**Problem details**
Omit the pictures, please, and give each record below again exactly.

**Data supplied**
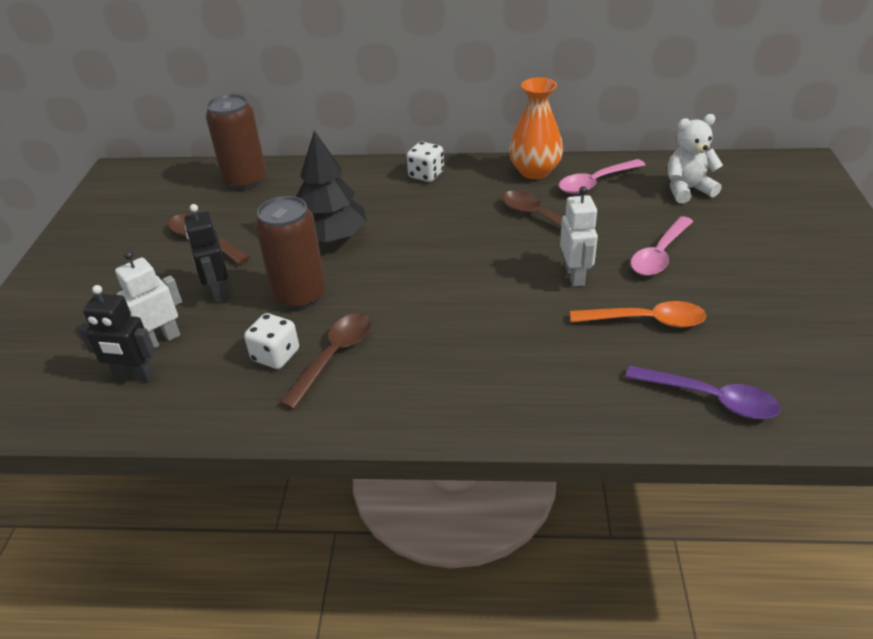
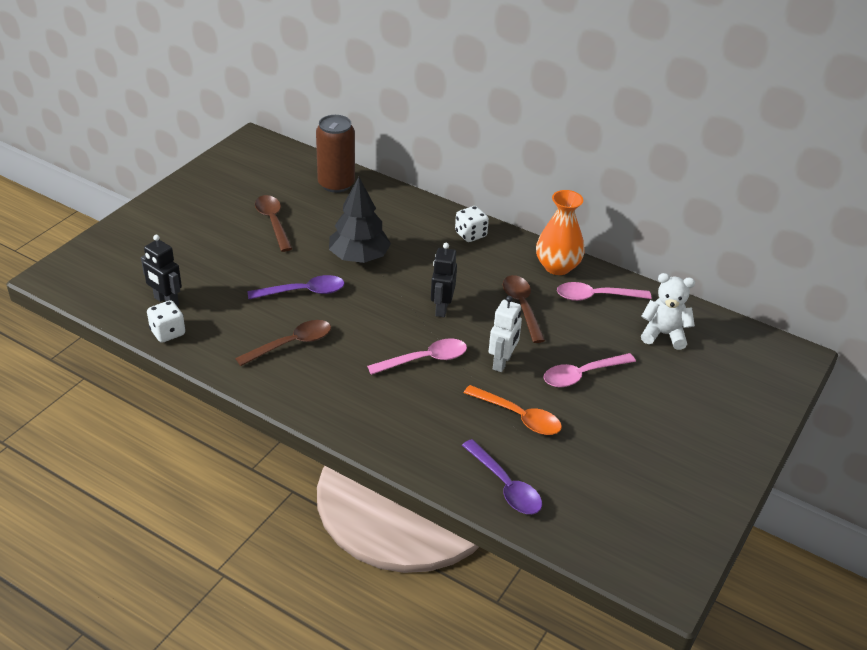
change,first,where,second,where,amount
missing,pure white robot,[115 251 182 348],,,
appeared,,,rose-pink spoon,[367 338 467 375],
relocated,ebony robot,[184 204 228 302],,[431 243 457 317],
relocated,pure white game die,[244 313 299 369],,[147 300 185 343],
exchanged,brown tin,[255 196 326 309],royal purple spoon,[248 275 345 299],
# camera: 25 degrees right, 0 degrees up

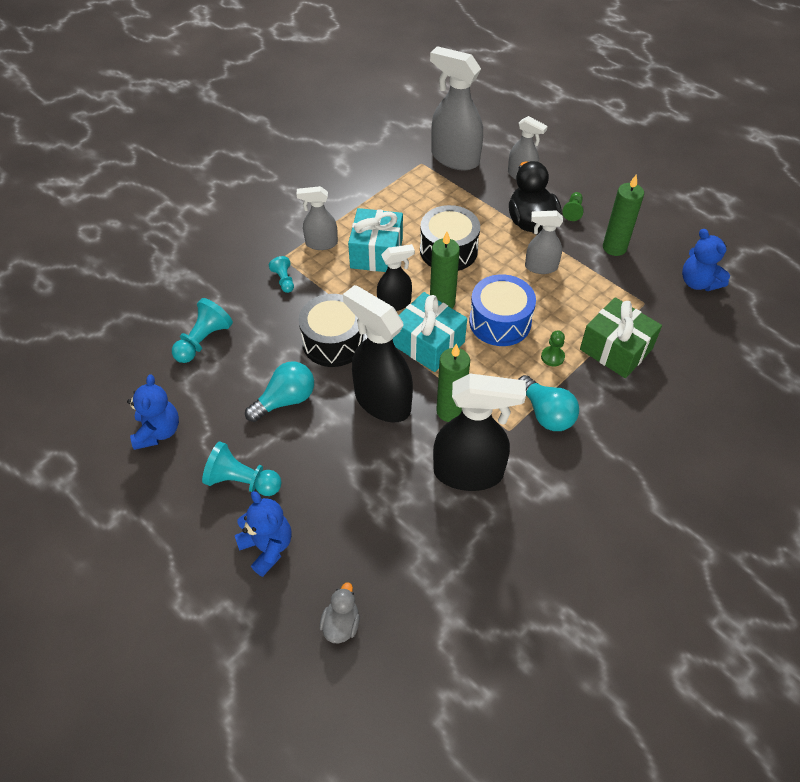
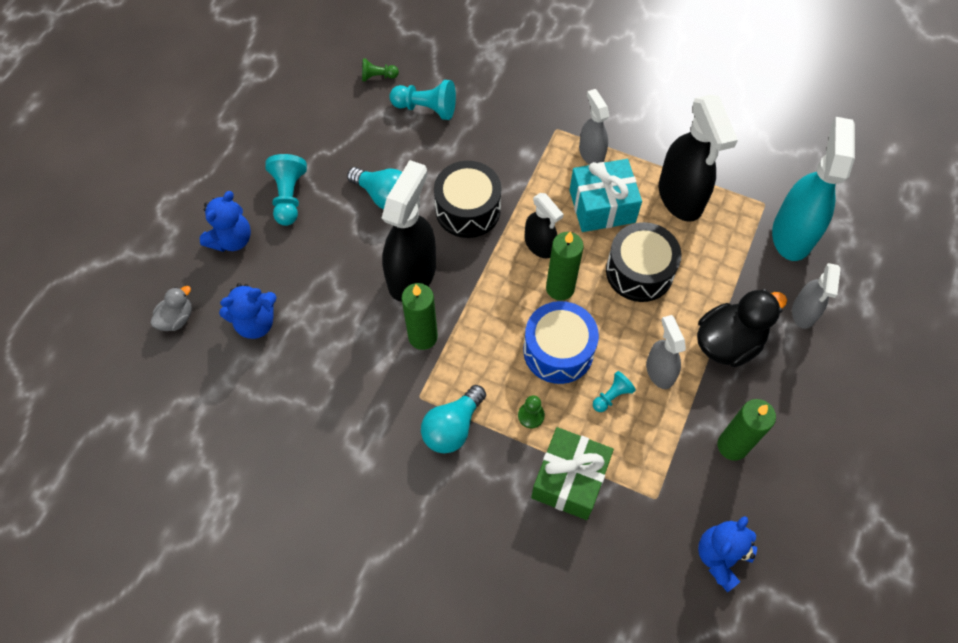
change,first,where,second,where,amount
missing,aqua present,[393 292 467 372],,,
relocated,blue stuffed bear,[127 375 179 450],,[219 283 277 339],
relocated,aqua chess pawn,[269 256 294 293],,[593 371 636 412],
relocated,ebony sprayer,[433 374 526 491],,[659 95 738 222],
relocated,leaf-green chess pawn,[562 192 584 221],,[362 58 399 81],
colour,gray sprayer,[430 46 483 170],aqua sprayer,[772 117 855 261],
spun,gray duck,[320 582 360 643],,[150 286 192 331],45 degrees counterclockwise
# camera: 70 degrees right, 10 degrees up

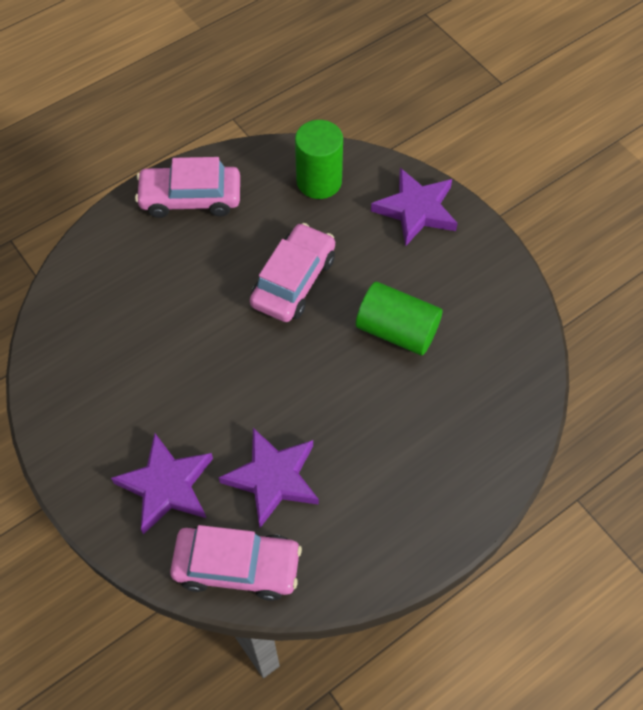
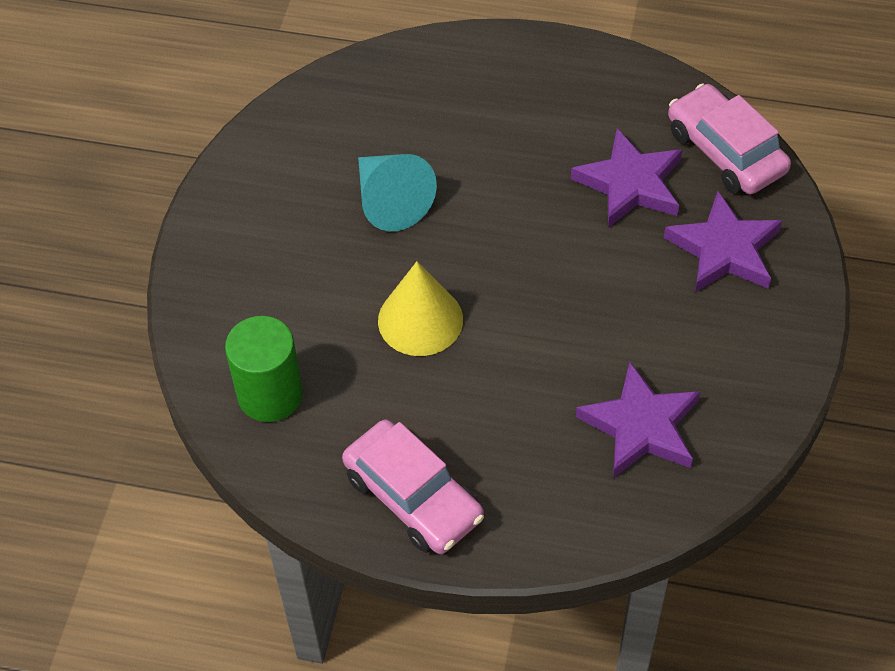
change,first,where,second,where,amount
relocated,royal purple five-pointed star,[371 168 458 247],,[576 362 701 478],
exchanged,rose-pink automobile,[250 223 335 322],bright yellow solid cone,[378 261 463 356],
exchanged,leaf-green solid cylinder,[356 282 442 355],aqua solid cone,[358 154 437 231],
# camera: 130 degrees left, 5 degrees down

**Task solution**
change,first,where,second,where,amount
missing,pure white robot,[115 251 182 348],,,
appeared,,,rose-pink spoon,[367 338 467 375],
relocated,ebony robot,[184 204 228 302],,[431 243 457 317],
relocated,pure white game die,[244 313 299 369],,[147 300 185 343],
exchanged,brown tin,[255 196 326 309],royal purple spoon,[248 275 345 299],
# camera: 25 degrees right, 0 degrees up

change,first,where,second,where,amount
missing,aqua present,[393 292 467 372],,,
relocated,blue stuffed bear,[127 375 179 450],,[219 283 277 339],
relocated,aqua chess pawn,[269 256 294 293],,[593 371 636 412],
relocated,ebony sprayer,[433 374 526 491],,[659 95 738 222],
relocated,leaf-green chess pawn,[562 192 584 221],,[362 58 399 81],
colour,gray sprayer,[430 46 483 170],aqua sprayer,[772 117 855 261],
spun,gray duck,[320 582 360 643],,[150 286 192 331],45 degrees counterclockwise
# camera: 70 degrees right, 10 degrees up

change,first,where,second,where,amount
relocated,royal purple five-pointed star,[371 168 458 247],,[576 362 701 478],
exchanged,rose-pink automobile,[250 223 335 322],bright yellow solid cone,[378 261 463 356],
exchanged,leaf-green solid cylinder,[356 282 442 355],aqua solid cone,[358 154 437 231],
# camera: 130 degrees left, 5 degrees down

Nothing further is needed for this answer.